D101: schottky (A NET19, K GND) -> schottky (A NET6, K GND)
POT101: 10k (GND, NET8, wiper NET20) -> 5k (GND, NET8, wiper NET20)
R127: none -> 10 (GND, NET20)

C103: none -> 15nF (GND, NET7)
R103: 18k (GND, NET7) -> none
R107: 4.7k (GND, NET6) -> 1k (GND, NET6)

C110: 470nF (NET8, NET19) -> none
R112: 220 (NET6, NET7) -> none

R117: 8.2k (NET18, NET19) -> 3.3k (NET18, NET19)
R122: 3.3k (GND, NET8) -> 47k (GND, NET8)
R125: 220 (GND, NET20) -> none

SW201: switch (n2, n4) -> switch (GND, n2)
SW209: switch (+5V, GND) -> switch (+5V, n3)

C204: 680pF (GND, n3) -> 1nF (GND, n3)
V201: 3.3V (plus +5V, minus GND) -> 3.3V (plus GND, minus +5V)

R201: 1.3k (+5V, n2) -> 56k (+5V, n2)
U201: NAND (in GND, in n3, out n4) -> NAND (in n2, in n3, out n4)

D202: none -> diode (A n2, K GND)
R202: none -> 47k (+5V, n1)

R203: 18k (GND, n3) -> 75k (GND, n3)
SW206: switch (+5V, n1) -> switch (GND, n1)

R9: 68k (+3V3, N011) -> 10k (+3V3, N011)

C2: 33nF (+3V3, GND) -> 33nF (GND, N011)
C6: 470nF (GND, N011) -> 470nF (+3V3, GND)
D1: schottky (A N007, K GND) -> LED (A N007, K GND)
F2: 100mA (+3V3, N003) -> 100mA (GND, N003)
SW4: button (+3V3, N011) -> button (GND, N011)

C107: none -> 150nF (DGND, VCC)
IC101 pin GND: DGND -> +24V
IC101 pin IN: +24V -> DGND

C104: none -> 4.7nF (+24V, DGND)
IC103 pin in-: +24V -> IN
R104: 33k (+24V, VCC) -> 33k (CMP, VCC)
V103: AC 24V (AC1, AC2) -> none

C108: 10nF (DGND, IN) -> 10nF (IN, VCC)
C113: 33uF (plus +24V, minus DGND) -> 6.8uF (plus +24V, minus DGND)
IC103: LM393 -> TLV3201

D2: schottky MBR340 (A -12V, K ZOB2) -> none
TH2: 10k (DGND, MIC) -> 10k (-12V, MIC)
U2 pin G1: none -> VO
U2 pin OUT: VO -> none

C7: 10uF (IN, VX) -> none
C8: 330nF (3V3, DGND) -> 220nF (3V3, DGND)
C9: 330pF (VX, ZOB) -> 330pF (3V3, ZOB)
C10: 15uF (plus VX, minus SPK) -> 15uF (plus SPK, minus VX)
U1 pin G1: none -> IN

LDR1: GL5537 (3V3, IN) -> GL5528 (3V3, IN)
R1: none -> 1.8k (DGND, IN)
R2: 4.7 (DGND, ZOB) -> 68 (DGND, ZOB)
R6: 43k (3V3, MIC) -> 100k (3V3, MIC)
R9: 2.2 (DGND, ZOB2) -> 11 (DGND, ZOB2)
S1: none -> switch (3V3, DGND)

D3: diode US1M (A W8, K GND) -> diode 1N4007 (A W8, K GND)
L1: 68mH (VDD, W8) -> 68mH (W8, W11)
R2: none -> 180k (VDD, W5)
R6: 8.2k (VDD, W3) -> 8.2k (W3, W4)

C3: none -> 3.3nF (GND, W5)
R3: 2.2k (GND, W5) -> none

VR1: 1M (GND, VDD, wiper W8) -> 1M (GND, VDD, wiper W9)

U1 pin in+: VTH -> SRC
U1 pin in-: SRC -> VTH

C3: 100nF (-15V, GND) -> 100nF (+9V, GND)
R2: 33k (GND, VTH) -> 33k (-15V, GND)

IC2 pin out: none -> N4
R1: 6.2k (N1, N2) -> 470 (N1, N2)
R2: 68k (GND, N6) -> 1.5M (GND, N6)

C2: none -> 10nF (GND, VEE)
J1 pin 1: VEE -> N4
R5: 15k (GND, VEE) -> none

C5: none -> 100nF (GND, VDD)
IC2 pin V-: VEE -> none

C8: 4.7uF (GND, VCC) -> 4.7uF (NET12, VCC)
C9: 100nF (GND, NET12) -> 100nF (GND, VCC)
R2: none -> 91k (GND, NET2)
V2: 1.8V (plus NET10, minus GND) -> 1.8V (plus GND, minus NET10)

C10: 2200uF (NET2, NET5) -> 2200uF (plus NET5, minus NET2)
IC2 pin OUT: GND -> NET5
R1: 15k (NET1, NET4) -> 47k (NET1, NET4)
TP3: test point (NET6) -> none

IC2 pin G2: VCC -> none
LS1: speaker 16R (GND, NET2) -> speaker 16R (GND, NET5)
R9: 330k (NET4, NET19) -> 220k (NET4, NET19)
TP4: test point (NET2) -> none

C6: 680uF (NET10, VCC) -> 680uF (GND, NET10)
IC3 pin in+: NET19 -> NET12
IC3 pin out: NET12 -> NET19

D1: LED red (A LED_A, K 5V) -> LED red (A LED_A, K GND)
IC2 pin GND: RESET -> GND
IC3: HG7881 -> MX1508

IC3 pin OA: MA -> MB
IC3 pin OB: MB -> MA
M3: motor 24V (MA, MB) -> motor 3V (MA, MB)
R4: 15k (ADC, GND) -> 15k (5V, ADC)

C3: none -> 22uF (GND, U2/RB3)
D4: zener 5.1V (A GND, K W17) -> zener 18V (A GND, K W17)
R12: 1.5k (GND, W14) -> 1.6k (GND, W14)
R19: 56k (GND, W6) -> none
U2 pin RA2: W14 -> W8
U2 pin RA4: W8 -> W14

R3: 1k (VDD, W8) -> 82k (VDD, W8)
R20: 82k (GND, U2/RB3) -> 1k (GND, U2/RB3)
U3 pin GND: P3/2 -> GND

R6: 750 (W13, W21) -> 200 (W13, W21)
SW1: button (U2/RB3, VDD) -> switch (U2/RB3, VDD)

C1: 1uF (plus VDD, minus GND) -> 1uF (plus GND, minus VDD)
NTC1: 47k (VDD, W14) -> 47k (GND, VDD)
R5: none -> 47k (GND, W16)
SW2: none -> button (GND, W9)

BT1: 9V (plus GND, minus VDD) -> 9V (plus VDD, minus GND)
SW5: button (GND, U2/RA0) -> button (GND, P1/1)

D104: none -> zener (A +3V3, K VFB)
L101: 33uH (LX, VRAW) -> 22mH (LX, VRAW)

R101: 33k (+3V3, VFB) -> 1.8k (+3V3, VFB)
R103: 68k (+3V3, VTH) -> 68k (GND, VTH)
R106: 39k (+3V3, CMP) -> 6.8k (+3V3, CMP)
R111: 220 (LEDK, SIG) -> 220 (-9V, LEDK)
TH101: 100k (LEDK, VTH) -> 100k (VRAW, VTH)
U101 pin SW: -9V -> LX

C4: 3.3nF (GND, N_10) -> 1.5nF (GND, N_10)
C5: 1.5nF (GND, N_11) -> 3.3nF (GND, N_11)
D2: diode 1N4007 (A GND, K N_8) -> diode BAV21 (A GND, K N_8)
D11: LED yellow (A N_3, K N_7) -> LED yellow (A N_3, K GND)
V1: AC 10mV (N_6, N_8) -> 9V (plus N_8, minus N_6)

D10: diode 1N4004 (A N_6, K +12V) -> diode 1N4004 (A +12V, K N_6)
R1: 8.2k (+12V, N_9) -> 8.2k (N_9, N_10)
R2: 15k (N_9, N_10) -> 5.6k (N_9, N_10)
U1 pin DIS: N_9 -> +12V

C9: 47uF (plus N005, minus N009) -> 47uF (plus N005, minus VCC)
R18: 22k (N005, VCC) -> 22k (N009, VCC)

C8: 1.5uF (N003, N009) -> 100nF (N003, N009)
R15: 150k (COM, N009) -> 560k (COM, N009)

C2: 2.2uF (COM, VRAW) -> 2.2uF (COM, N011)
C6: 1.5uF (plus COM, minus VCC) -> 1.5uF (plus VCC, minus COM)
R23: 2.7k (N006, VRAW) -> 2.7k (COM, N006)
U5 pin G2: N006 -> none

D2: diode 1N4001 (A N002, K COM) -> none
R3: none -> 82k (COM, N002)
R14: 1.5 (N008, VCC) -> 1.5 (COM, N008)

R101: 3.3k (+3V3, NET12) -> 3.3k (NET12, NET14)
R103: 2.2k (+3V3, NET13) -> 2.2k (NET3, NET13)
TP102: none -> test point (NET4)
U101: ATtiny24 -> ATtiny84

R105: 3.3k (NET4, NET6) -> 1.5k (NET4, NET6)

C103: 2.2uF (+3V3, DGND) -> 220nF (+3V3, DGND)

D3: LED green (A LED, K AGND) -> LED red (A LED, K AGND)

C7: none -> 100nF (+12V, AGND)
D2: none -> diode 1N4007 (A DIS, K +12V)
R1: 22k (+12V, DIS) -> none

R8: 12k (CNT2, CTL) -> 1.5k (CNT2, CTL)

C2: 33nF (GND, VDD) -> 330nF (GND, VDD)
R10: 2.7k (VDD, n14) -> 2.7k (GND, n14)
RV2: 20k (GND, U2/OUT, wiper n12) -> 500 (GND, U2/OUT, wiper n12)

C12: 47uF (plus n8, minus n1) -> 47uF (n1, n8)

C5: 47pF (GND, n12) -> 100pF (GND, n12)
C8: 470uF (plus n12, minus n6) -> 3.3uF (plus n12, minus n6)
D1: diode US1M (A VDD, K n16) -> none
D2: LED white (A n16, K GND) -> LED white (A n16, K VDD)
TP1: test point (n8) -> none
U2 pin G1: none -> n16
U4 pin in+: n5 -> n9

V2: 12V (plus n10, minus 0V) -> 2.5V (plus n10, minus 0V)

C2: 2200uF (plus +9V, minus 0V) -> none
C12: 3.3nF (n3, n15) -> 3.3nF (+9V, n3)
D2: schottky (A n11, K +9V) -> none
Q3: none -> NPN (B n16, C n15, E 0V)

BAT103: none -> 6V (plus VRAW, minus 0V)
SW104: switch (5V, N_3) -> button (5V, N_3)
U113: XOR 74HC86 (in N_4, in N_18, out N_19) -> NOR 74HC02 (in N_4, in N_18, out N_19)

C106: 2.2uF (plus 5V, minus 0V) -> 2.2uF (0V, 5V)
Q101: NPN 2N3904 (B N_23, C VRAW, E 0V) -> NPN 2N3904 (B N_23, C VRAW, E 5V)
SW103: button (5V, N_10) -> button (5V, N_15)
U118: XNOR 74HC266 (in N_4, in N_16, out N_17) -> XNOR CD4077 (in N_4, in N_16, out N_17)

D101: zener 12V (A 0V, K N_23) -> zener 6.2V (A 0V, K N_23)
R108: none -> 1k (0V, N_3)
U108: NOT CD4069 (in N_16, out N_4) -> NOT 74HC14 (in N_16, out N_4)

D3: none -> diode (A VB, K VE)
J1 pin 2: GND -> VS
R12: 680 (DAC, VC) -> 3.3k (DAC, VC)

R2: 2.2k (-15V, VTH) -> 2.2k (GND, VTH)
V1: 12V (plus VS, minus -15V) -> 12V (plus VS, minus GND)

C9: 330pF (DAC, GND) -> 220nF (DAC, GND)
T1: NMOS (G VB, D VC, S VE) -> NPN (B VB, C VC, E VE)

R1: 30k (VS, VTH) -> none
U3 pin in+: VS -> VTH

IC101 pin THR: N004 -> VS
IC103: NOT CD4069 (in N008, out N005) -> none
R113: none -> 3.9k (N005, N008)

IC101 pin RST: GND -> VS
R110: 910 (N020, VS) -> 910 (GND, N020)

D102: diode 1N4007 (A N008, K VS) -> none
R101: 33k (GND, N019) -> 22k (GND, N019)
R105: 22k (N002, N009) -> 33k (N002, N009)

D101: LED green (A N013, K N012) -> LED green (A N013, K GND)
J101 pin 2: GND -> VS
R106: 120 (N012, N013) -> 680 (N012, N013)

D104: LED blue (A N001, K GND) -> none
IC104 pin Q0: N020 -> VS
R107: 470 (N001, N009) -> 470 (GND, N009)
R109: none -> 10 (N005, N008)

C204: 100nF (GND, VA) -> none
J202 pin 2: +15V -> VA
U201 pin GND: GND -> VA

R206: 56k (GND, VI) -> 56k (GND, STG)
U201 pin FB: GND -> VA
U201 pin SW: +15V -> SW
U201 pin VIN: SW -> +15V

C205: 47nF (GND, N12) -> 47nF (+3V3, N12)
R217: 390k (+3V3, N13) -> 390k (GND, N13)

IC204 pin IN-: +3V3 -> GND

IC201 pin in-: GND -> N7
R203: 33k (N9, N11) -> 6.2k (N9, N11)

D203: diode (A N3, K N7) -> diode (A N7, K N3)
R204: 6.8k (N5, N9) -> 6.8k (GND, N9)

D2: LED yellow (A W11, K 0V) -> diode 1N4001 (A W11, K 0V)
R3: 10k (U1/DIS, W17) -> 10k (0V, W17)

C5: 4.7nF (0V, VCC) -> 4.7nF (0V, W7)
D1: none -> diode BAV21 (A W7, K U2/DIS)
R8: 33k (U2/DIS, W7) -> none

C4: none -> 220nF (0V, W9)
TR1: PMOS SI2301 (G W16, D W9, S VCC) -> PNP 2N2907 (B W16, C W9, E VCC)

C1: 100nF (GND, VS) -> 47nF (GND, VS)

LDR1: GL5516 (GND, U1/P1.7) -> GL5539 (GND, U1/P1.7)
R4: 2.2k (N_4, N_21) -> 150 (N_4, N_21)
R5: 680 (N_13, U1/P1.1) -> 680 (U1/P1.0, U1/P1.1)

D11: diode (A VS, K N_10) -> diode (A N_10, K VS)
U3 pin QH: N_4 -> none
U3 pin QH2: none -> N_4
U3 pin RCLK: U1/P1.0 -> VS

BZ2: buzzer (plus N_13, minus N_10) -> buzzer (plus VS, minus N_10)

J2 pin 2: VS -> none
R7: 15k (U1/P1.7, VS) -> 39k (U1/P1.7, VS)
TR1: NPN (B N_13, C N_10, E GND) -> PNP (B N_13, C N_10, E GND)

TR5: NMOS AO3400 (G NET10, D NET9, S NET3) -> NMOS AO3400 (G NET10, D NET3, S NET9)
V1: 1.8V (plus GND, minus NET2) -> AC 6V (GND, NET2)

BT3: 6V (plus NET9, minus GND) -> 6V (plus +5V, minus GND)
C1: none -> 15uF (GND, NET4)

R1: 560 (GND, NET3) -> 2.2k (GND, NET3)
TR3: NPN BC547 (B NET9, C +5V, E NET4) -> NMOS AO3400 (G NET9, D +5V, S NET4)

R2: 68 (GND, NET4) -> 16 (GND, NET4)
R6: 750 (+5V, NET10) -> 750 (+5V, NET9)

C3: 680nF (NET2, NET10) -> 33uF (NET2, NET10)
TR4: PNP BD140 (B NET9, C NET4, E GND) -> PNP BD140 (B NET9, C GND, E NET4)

◆ Work request:
Can you repeat, word for word, every line above from the one containing "D2: none -> diode 1N4007 (A DIS, K +12V)" down to the one containing "U2 pin G1: none -> n16", including both?

◆ Finished exercise:
D2: none -> diode 1N4007 (A DIS, K +12V)
R1: 22k (+12V, DIS) -> none

R8: 12k (CNT2, CTL) -> 1.5k (CNT2, CTL)

C2: 33nF (GND, VDD) -> 330nF (GND, VDD)
R10: 2.7k (VDD, n14) -> 2.7k (GND, n14)
RV2: 20k (GND, U2/OUT, wiper n12) -> 500 (GND, U2/OUT, wiper n12)

C12: 47uF (plus n8, minus n1) -> 47uF (n1, n8)

C5: 47pF (GND, n12) -> 100pF (GND, n12)
C8: 470uF (plus n12, minus n6) -> 3.3uF (plus n12, minus n6)
D1: diode US1M (A VDD, K n16) -> none
D2: LED white (A n16, K GND) -> LED white (A n16, K VDD)
TP1: test point (n8) -> none
U2 pin G1: none -> n16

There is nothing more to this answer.